[SUPPLIED DATA]

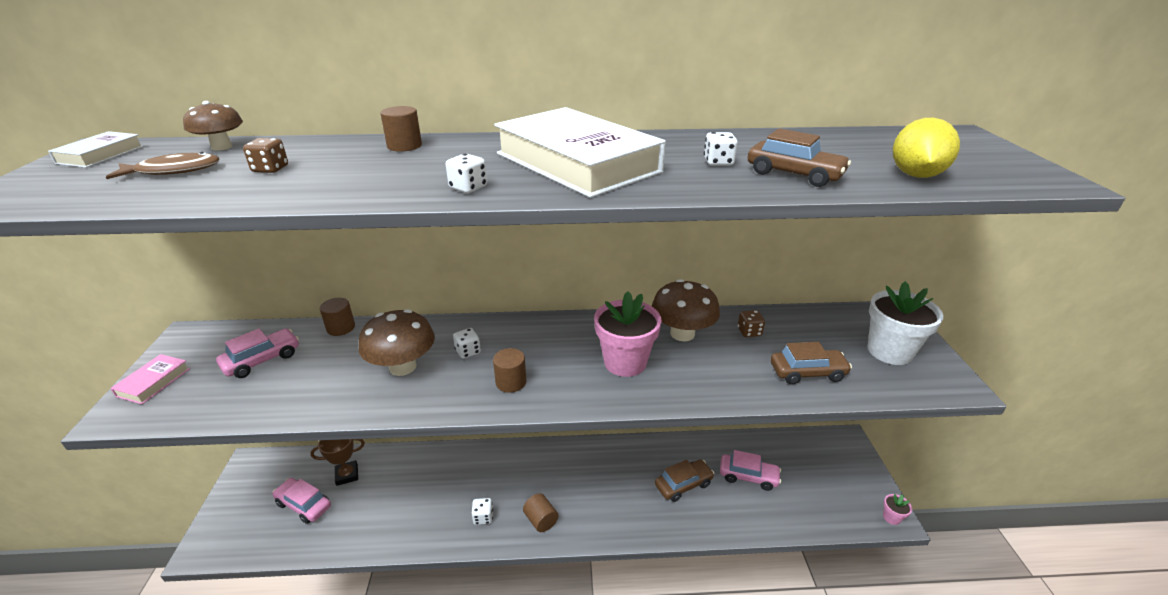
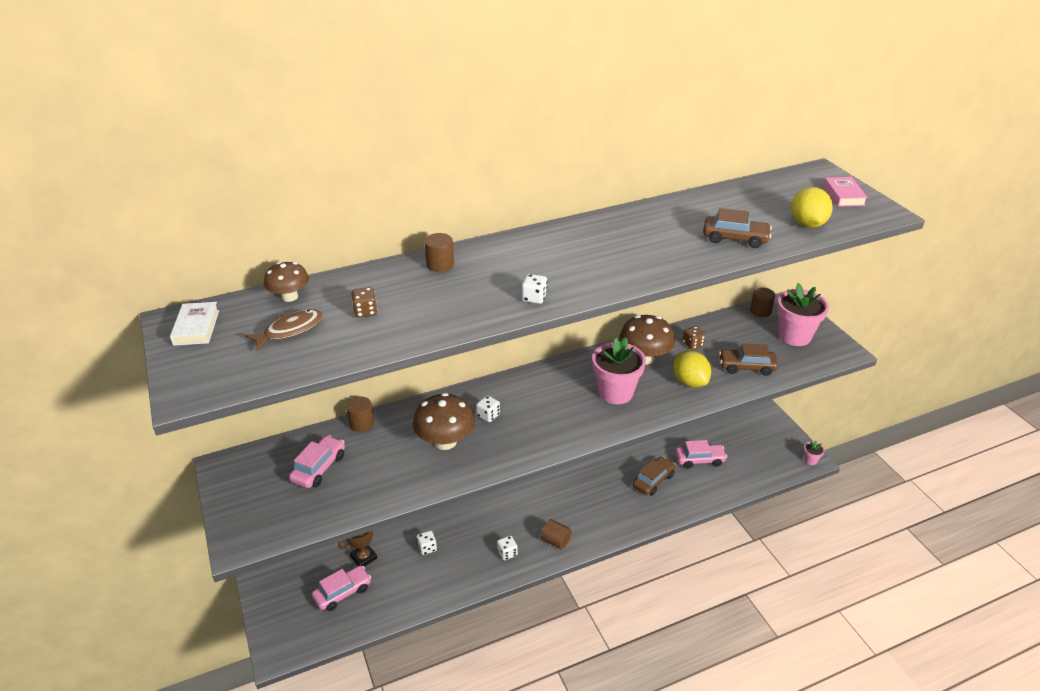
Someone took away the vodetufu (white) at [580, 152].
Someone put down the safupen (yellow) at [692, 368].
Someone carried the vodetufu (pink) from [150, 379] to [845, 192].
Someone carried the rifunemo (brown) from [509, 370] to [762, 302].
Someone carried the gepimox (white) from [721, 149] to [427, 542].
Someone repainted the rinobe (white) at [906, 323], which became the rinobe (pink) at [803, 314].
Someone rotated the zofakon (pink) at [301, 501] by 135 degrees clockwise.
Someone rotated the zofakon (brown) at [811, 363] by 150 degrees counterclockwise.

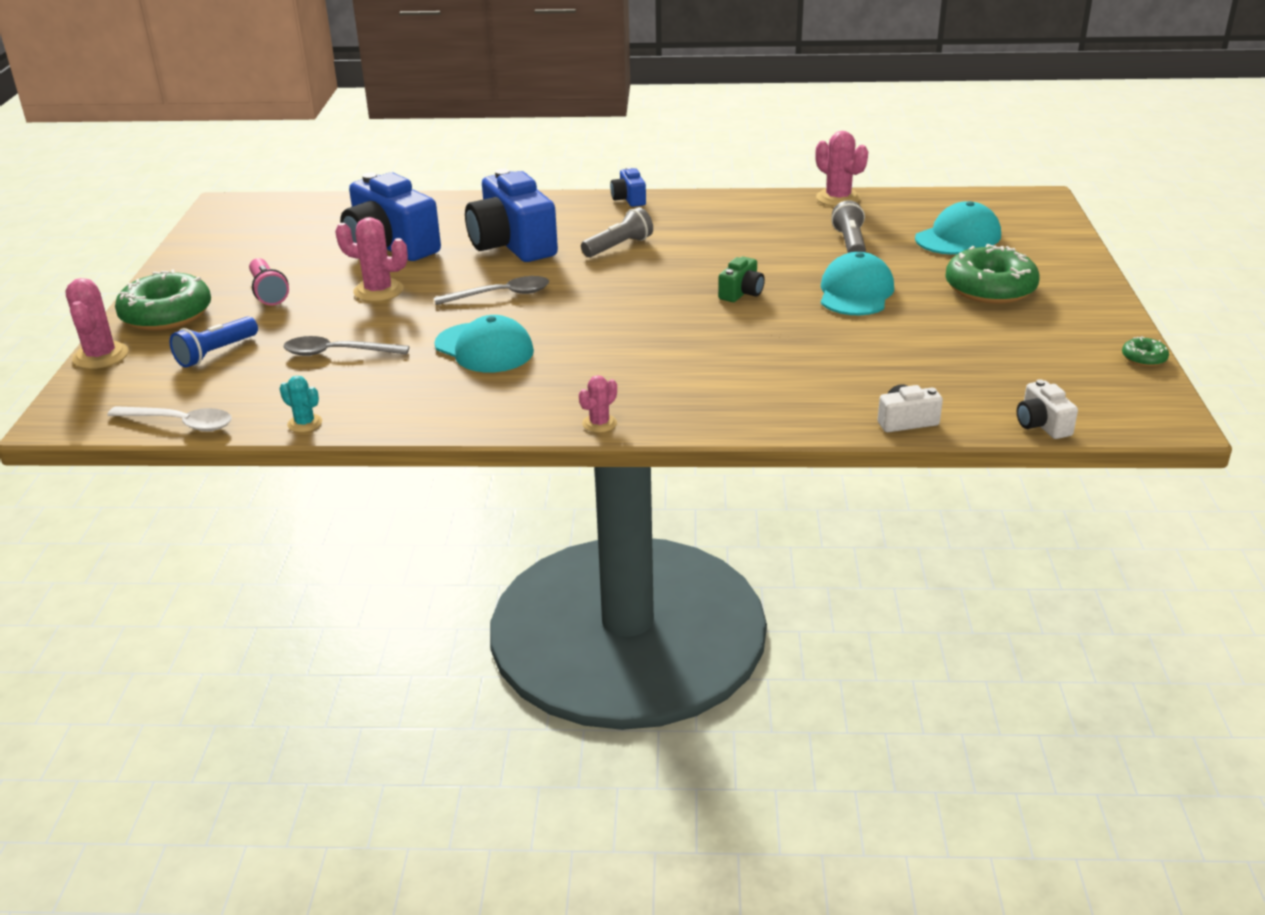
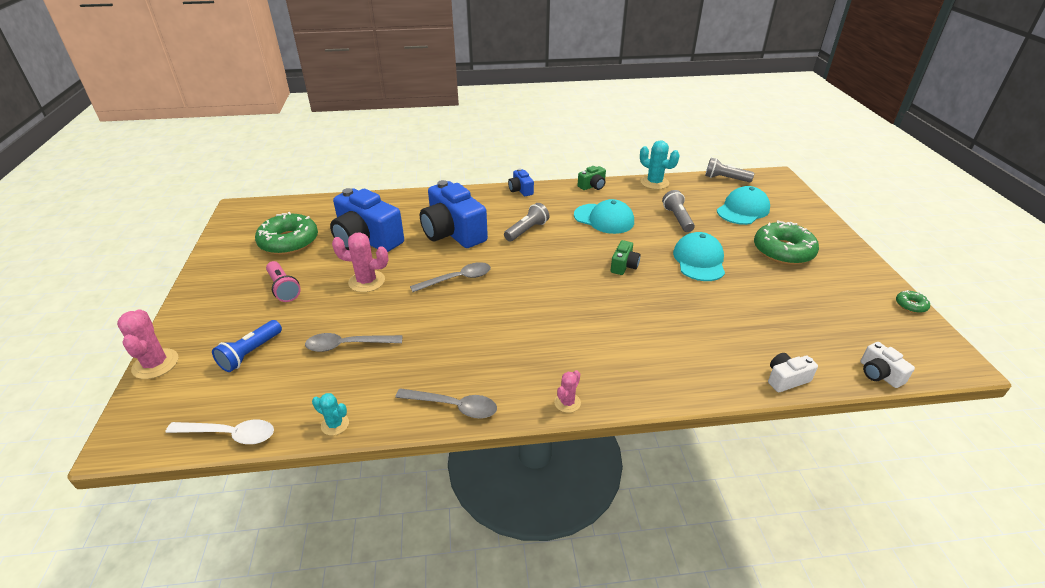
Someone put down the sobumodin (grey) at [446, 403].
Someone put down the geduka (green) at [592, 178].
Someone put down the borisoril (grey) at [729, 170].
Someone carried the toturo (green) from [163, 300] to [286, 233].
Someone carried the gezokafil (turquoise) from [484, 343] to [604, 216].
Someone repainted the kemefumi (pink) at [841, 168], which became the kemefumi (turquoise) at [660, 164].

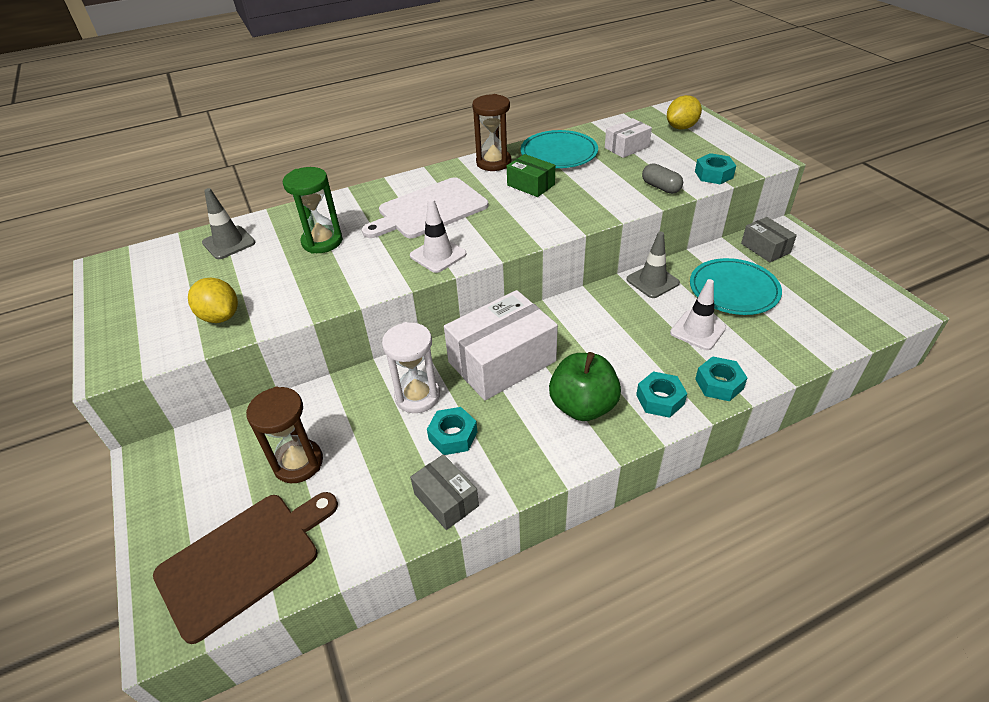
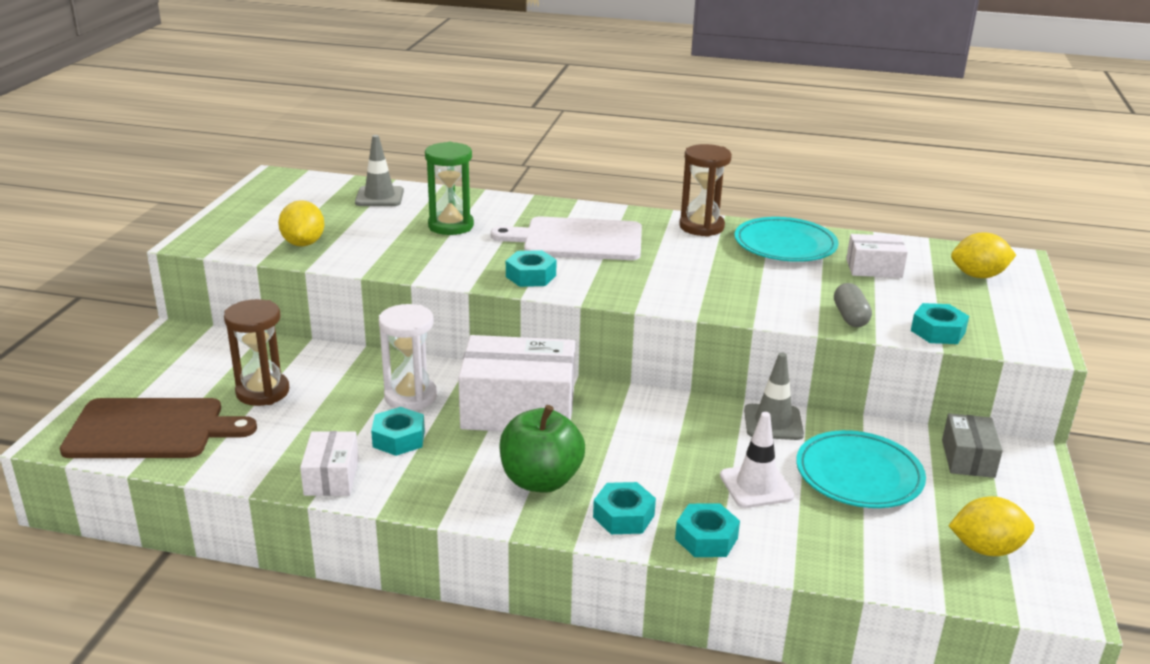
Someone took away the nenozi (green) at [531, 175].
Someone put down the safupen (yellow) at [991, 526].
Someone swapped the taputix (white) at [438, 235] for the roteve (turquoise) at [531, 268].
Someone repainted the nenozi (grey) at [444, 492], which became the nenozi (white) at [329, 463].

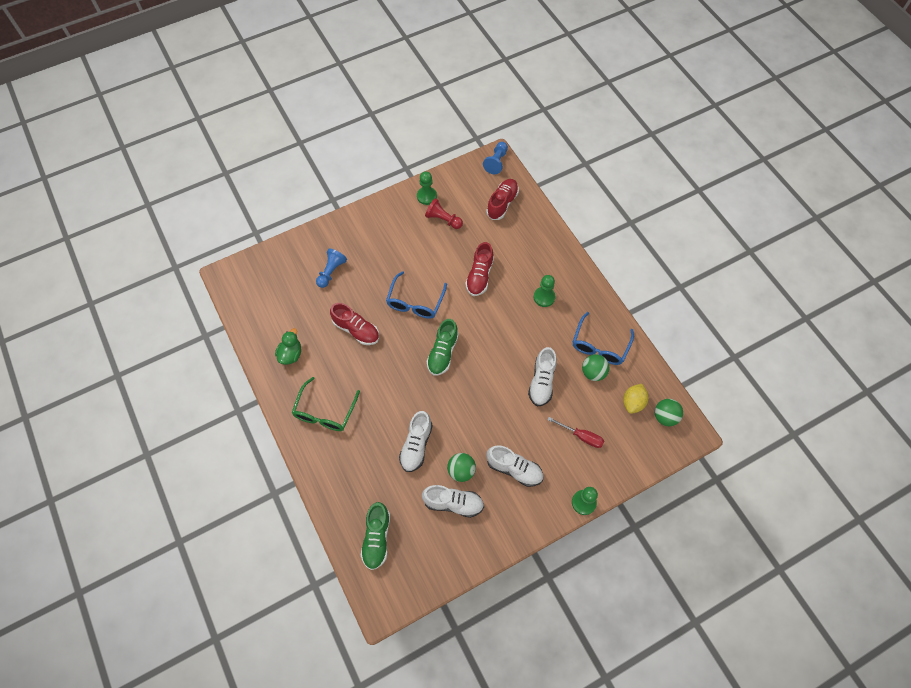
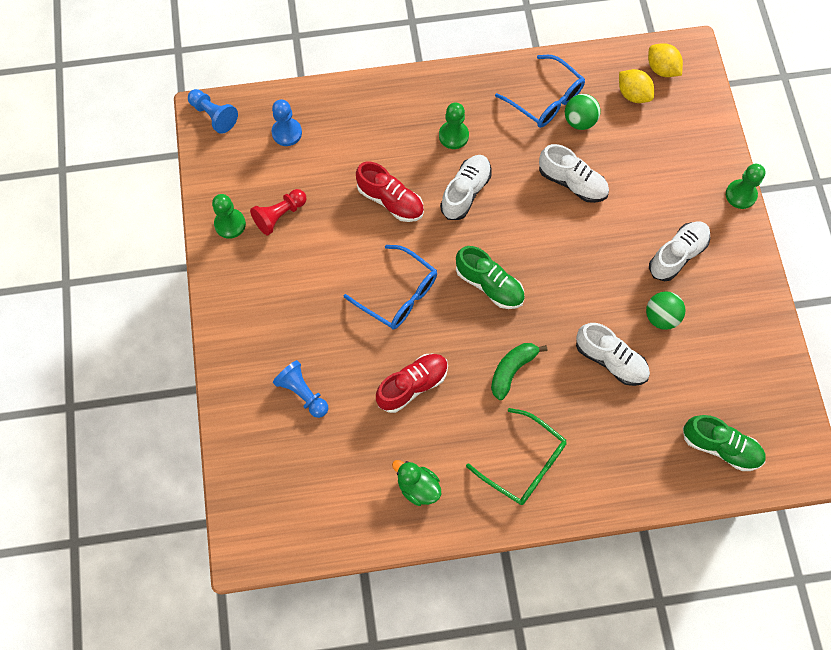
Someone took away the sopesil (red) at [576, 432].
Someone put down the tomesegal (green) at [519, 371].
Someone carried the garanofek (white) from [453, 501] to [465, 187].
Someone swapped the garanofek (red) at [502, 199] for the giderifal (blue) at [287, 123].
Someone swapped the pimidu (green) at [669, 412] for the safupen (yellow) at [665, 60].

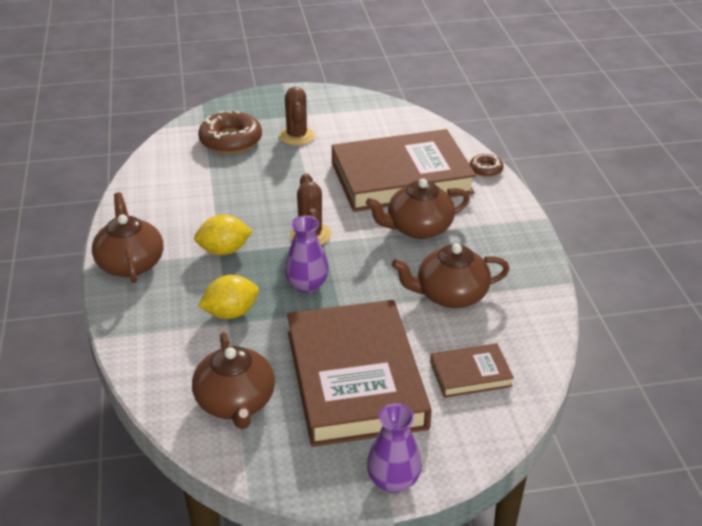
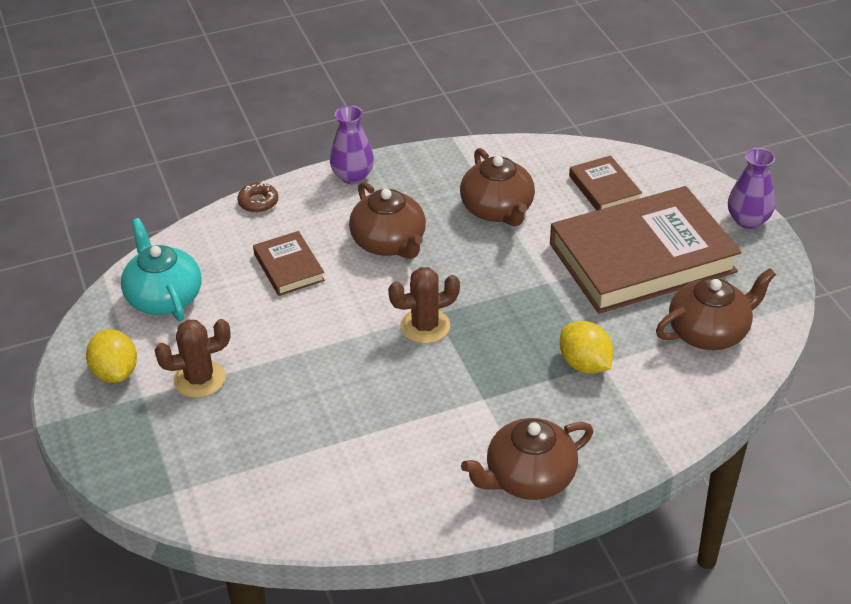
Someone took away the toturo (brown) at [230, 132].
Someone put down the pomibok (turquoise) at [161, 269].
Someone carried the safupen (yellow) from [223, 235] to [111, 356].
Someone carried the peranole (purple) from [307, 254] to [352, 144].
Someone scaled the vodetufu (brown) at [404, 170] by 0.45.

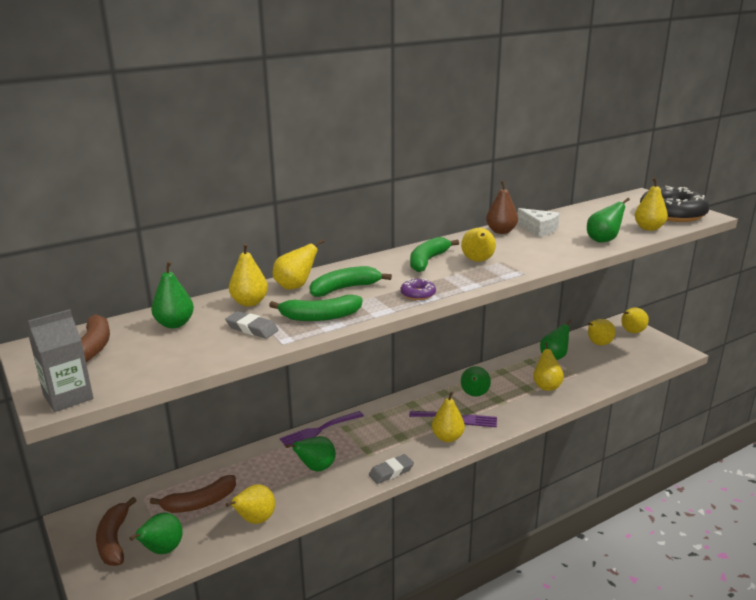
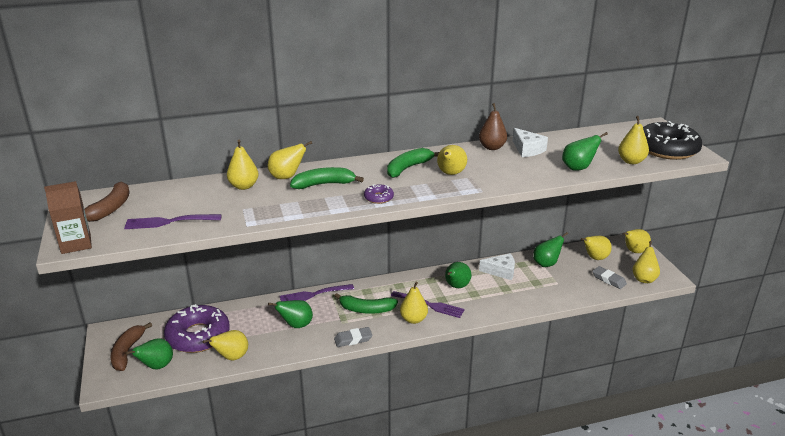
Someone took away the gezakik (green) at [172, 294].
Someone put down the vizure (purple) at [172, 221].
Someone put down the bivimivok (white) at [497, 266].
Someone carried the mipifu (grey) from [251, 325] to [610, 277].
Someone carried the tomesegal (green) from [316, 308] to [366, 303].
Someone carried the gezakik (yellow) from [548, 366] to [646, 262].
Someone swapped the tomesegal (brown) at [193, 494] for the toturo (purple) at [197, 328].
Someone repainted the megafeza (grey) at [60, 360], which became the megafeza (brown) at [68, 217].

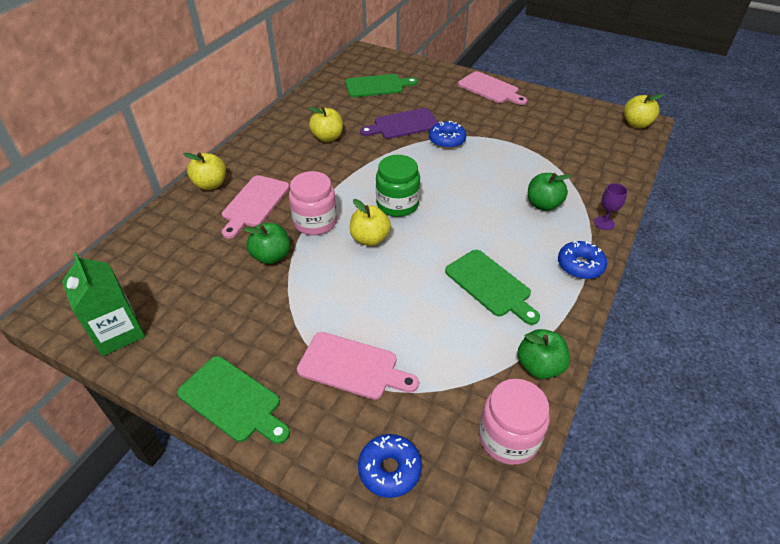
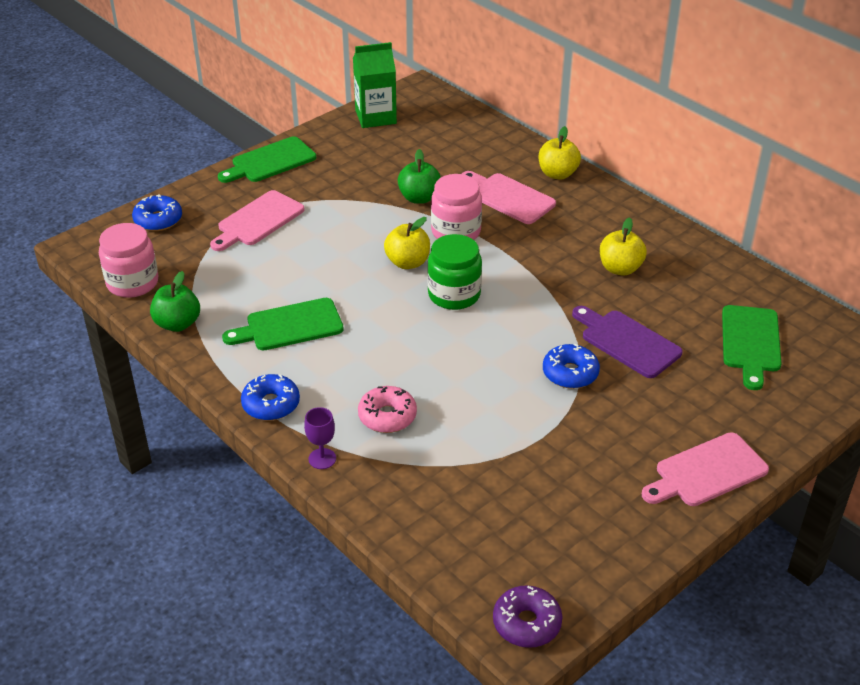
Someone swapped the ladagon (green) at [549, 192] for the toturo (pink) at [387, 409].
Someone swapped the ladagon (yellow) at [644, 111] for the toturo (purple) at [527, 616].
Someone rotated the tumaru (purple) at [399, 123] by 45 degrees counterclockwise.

[/SUPPLIED DATA]

**EXERCISE BRIEF**
Copy out the entries above in full and exactly, skipping every picture.

**WRITTEN ANSWER**
Someone took away the vodetufu (white) at [580, 152].
Someone put down the safupen (yellow) at [692, 368].
Someone carried the vodetufu (pink) from [150, 379] to [845, 192].
Someone carried the rifunemo (brown) from [509, 370] to [762, 302].
Someone carried the gepimox (white) from [721, 149] to [427, 542].
Someone repainted the rinobe (white) at [906, 323], which became the rinobe (pink) at [803, 314].
Someone rotated the zofakon (pink) at [301, 501] by 135 degrees clockwise.
Someone rotated the zofakon (brown) at [811, 363] by 150 degrees counterclockwise.

Someone put down the sobumodin (grey) at [446, 403].
Someone put down the geduka (green) at [592, 178].
Someone put down the borisoril (grey) at [729, 170].
Someone carried the toturo (green) from [163, 300] to [286, 233].
Someone carried the gezokafil (turquoise) from [484, 343] to [604, 216].
Someone repainted the kemefumi (pink) at [841, 168], which became the kemefumi (turquoise) at [660, 164].

Someone took away the nenozi (green) at [531, 175].
Someone put down the safupen (yellow) at [991, 526].
Someone swapped the taputix (white) at [438, 235] for the roteve (turquoise) at [531, 268].
Someone repainted the nenozi (grey) at [444, 492], which became the nenozi (white) at [329, 463].

Someone took away the sopesil (red) at [576, 432].
Someone put down the tomesegal (green) at [519, 371].
Someone carried the garanofek (white) from [453, 501] to [465, 187].
Someone swapped the garanofek (red) at [502, 199] for the giderifal (blue) at [287, 123].
Someone swapped the pimidu (green) at [669, 412] for the safupen (yellow) at [665, 60].

Someone took away the toturo (brown) at [230, 132].
Someone put down the pomibok (turquoise) at [161, 269].
Someone carried the safupen (yellow) from [223, 235] to [111, 356].
Someone carried the peranole (purple) from [307, 254] to [352, 144].
Someone scaled the vodetufu (brown) at [404, 170] by 0.45.

Someone took away the gezakik (green) at [172, 294].
Someone put down the vizure (purple) at [172, 221].
Someone put down the bivimivok (white) at [497, 266].
Someone carried the mipifu (grey) from [251, 325] to [610, 277].
Someone carried the tomesegal (green) from [316, 308] to [366, 303].
Someone carried the gezakik (yellow) from [548, 366] to [646, 262].
Someone swapped the tomesegal (brown) at [193, 494] for the toturo (purple) at [197, 328].
Someone repainted the megafeza (grey) at [60, 360], which became the megafeza (brown) at [68, 217].

Someone swapped the ladagon (green) at [549, 192] for the toturo (pink) at [387, 409].
Someone swapped the ladagon (yellow) at [644, 111] for the toturo (purple) at [527, 616].
Someone rotated the tumaru (purple) at [399, 123] by 45 degrees counterclockwise.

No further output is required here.